▸ **Instructions for the task**
The answer must be every line below that contains the string "button".

:::::

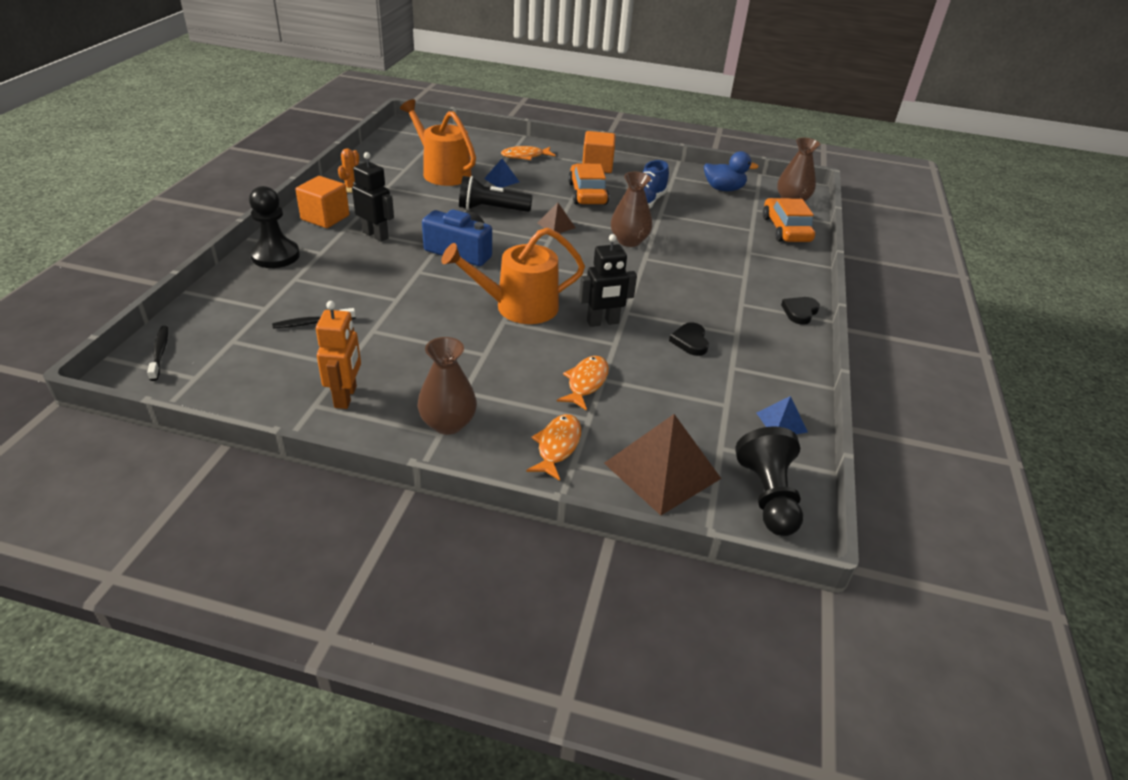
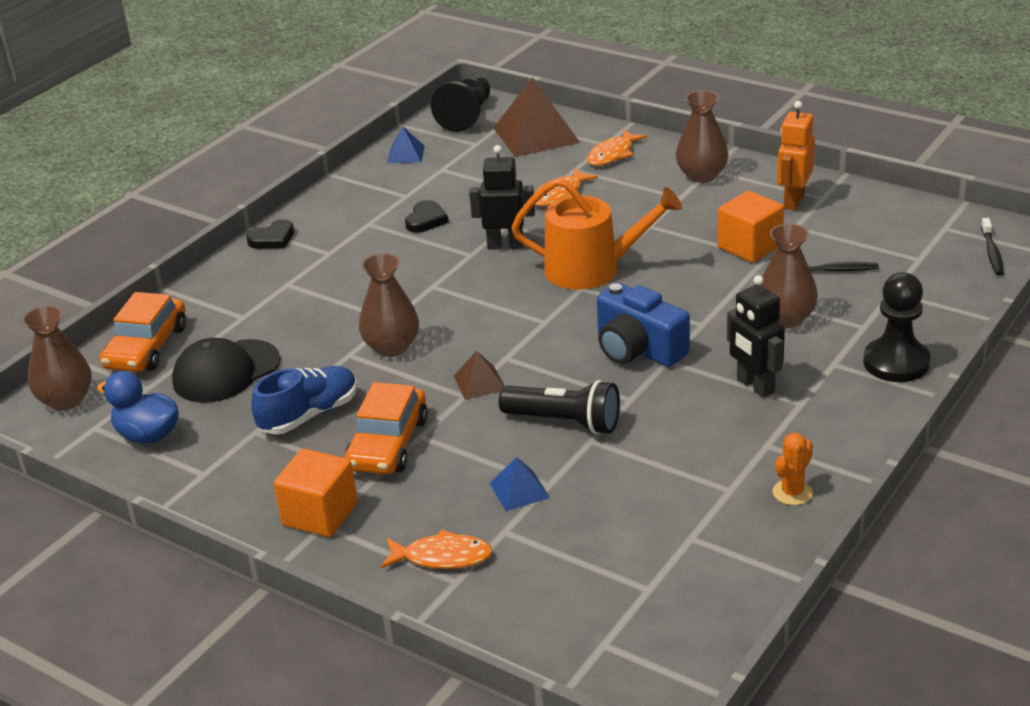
camera: 155 degrees left, 5 degrees down
(325, 217) = (833, 427): orange cube -> orange cube (750, 246)
(354, 280) = (786, 318): none -> brown vase
(442, 172) = (620, 521): orange watering can -> none
(719, 220) = (226, 371): none -> black cap

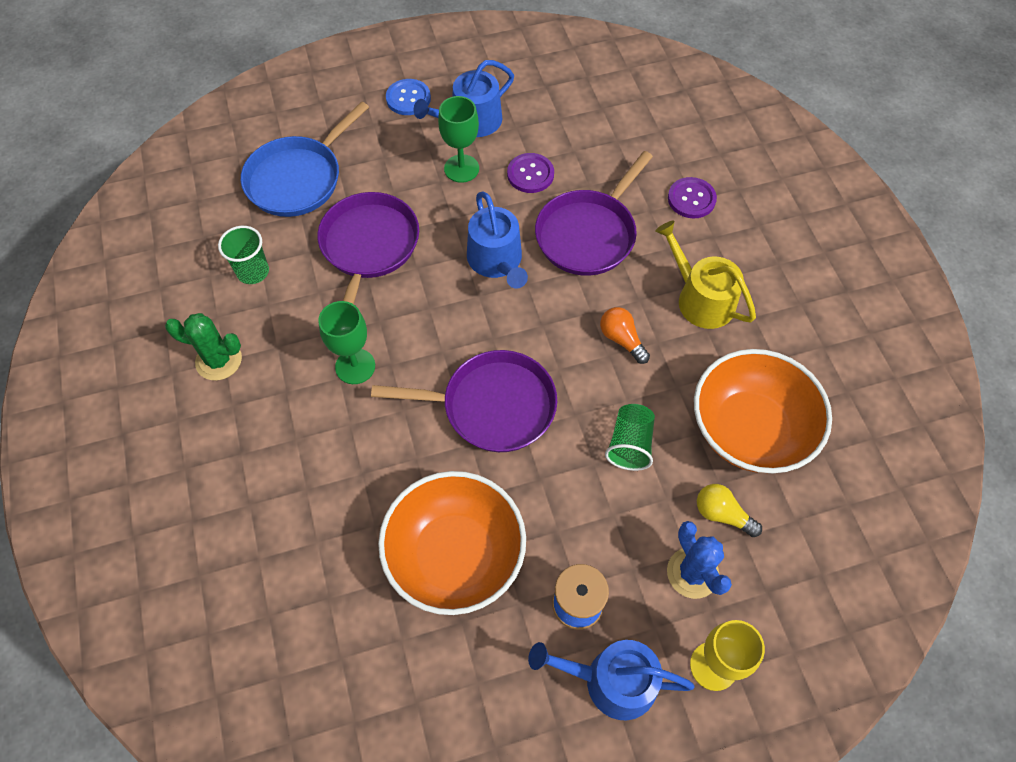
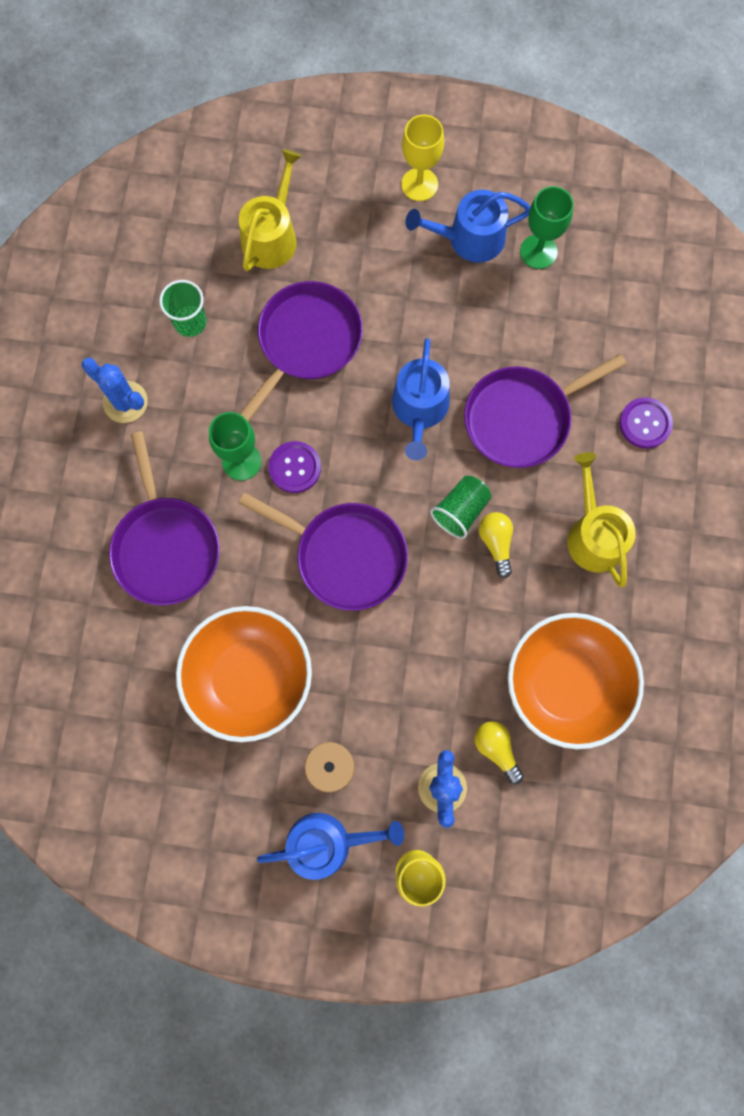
camera: 25 degrees right, 15 degrees up
(219, 360) = (125, 402): green cactus -> blue cactus
(298, 179) = (272, 236): blue pan -> yellow watering can
(315, 471) = (166, 547): none -> purple pan
(408, 98) = (419, 184): blue button -> yellow goblet
(461, 168) = (434, 291): green goblet -> green goblet (538, 252)
(530, 174) = (499, 326): purple button -> purple button (295, 467)
(611, 681) = (327, 843): blue watering can -> blue watering can turned 135 degrees clockwise
(622, 339) = (496, 543): orange light bulb -> yellow light bulb
(630, 444) = (449, 648): green cup -> green cup (460, 511)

:::::

▸ **Reply**
(408, 98) = (419, 184): blue button -> yellow goblet
(530, 174) = (499, 326): purple button -> purple button (295, 467)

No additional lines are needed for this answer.